* _SOURCE DATA_
'''
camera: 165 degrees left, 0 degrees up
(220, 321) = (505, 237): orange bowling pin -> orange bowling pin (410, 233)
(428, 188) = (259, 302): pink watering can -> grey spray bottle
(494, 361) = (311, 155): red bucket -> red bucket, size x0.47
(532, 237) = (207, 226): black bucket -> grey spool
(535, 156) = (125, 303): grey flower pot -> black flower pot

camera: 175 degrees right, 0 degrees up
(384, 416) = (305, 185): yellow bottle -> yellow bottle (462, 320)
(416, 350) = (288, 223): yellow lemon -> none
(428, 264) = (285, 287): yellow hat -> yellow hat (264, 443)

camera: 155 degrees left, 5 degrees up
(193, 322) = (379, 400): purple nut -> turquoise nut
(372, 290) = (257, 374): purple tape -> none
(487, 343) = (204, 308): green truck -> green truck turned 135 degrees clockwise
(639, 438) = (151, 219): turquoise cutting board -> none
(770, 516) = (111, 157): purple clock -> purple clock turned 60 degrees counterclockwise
'''
'''
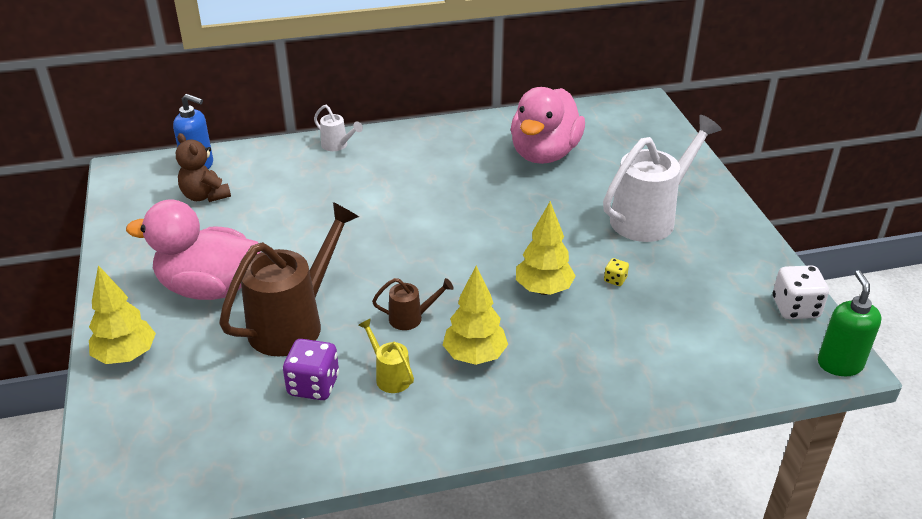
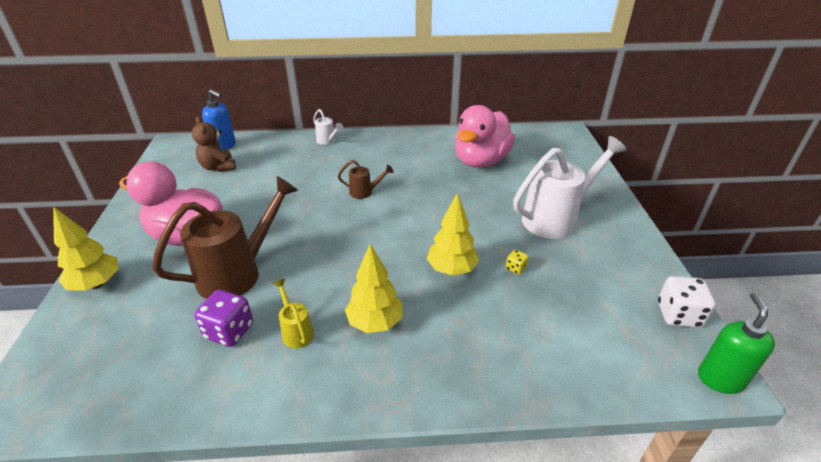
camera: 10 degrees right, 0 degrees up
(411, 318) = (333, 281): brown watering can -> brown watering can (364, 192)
'''
* _WHAT YOU WILL DO_
Every line above from the line with "camera: 165 degrees left, 0 degrees up" to the line with "camera: 175 degrees right, 0 degrees up", both included, must be reproduced exactly, and no other line may appear.

* _RESPONSE AREA_
camera: 165 degrees left, 0 degrees up
(220, 321) = (505, 237): orange bowling pin -> orange bowling pin (410, 233)
(428, 188) = (259, 302): pink watering can -> grey spray bottle
(494, 361) = (311, 155): red bucket -> red bucket, size x0.47
(532, 237) = (207, 226): black bucket -> grey spool
(535, 156) = (125, 303): grey flower pot -> black flower pot

camera: 175 degrees right, 0 degrees up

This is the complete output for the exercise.